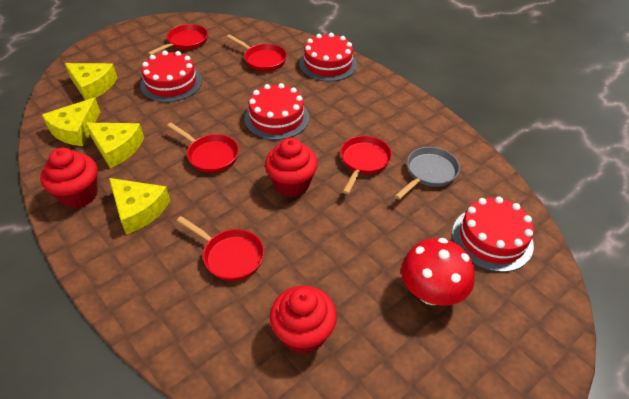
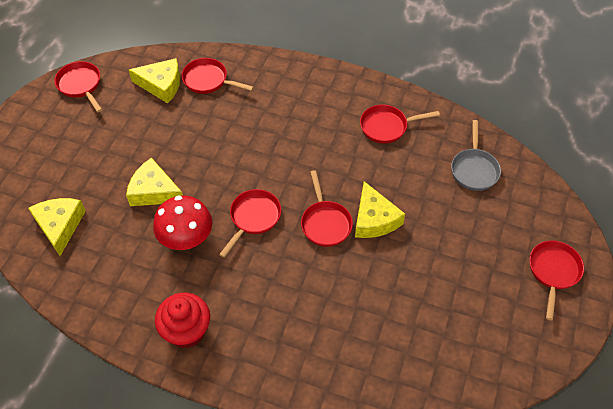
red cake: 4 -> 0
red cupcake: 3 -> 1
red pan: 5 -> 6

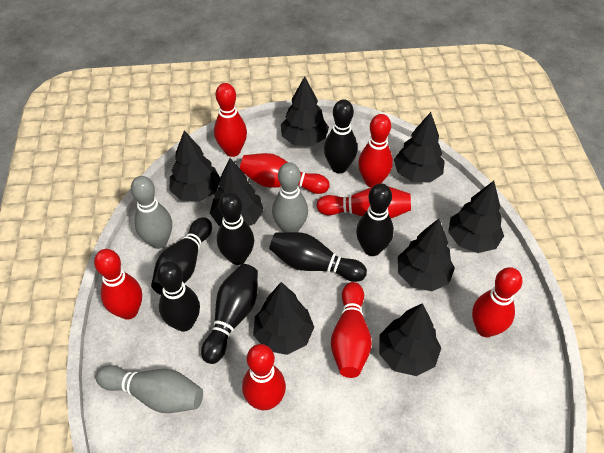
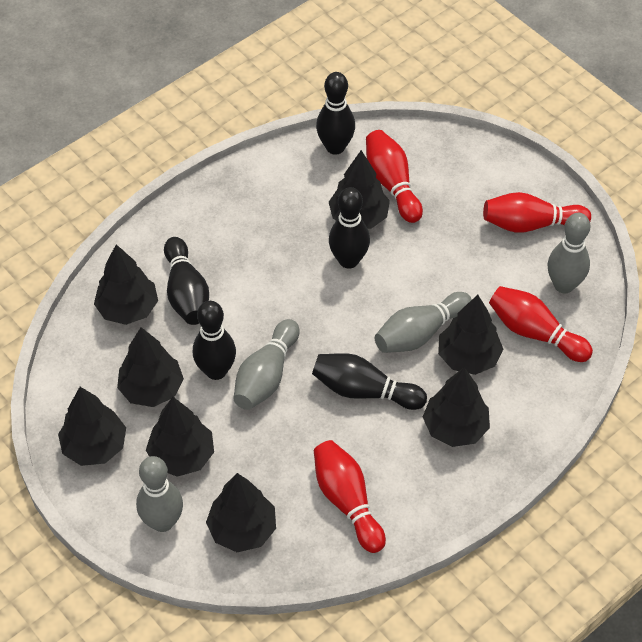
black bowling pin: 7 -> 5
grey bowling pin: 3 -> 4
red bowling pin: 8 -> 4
==
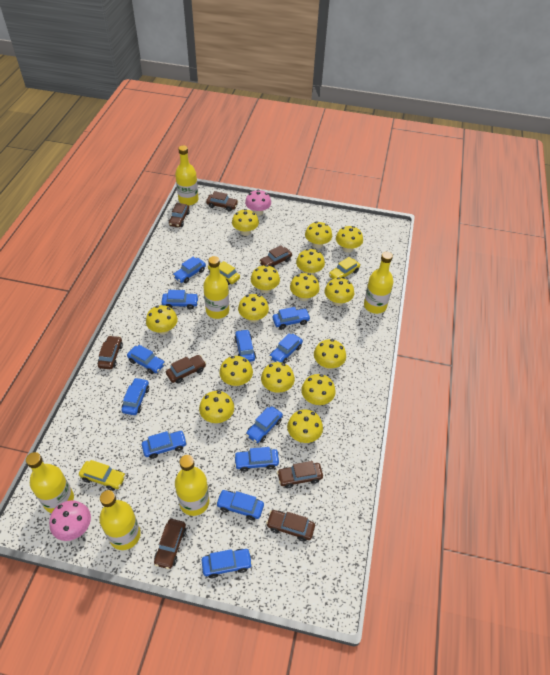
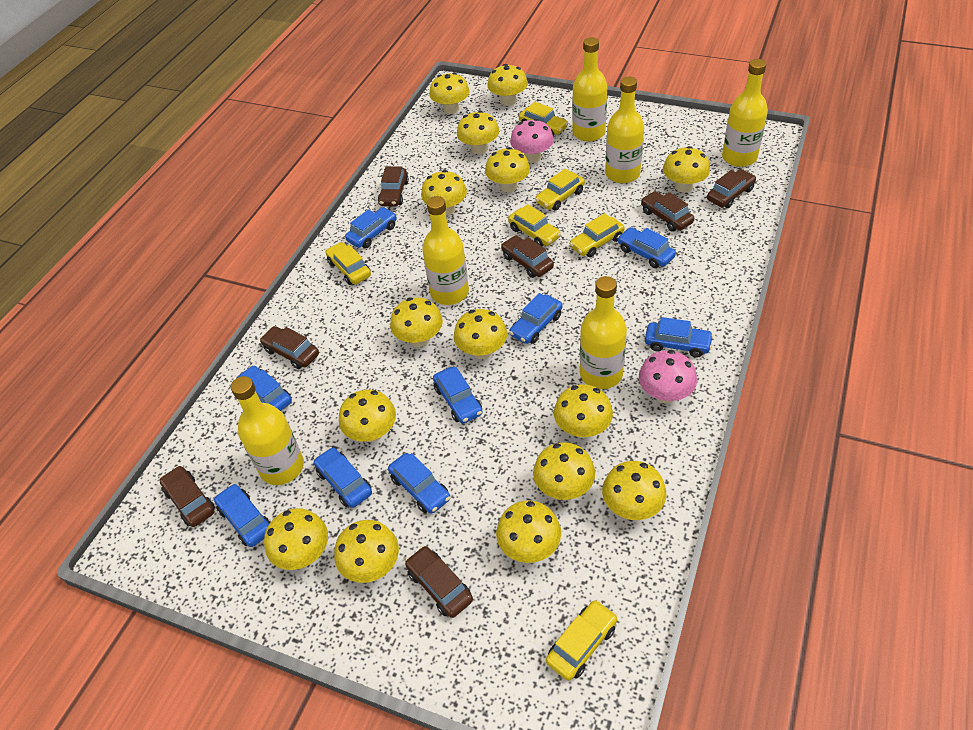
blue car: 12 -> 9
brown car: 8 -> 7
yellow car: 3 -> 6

WORK TO BE COMPLETED.
Every line in the entries above that mentions the word "bowling" must be shown.

TASK ANSWER.
black bowling pin: 7 -> 5
grey bowling pin: 3 -> 4
red bowling pin: 8 -> 4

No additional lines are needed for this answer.